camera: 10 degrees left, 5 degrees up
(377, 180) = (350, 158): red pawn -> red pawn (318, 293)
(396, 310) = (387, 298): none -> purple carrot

· · · · ·

▸ **DIRECTIONS FOR THIS TASK**
Could you write out, exactly, each line of the data above from the one containing "(377, 180) = (350, 158): red" through the last, including both?

▸ **RESPONSE**
(377, 180) = (350, 158): red pawn -> red pawn (318, 293)
(396, 310) = (387, 298): none -> purple carrot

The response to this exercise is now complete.